---- Recorded information
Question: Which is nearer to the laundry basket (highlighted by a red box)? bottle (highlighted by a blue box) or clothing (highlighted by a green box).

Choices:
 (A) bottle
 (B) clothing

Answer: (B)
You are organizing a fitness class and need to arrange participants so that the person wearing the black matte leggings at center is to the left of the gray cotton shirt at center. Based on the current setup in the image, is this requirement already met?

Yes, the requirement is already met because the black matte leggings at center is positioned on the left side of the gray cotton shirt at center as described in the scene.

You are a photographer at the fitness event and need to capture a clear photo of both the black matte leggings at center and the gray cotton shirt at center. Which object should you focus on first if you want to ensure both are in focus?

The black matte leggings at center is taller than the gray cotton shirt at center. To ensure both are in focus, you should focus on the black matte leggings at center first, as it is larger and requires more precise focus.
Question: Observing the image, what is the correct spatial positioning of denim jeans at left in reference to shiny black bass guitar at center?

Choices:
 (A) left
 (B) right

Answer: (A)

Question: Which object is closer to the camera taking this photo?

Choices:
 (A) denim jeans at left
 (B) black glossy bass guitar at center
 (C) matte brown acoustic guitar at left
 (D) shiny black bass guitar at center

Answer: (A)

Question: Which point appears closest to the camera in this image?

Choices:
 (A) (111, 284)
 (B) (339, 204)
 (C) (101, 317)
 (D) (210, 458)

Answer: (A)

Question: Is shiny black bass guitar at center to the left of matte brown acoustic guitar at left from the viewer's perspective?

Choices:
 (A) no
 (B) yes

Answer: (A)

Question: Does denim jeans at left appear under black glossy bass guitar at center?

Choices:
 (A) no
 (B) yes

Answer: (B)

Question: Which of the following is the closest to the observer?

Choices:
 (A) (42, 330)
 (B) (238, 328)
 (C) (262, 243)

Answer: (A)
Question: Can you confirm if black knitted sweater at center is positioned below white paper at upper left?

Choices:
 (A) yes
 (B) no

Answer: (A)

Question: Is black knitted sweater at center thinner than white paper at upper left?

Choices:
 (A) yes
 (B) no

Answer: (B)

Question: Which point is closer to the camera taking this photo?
--------
Requirements —
Copy the material above word for word, from its first line through the line that contains "You are a photographer", including both of those lines.

Worked answer —
Question: Which is nearer to the laundry basket (highlighted by a red box)? bottle (highlighted by a blue box) or clothing (highlighted by a green box).

Choices:
 (A) bottle
 (B) clothing

Answer: (B)
You are organizing a fitness class and need to arrange participants so that the person wearing the black matte leggings at center is to the left of the gray cotton shirt at center. Based on the current setup in the image, is this requirement already met?

Yes, the requirement is already met because the black matte leggings at center is positioned on the left side of the gray cotton shirt at center as described in the scene.

You are a photographer at the fitness event and need to capture a clear photo of both the black matte leggings at center and the gray cotton shirt at center. Which object should you focus on first if you want to ensure both are in focus?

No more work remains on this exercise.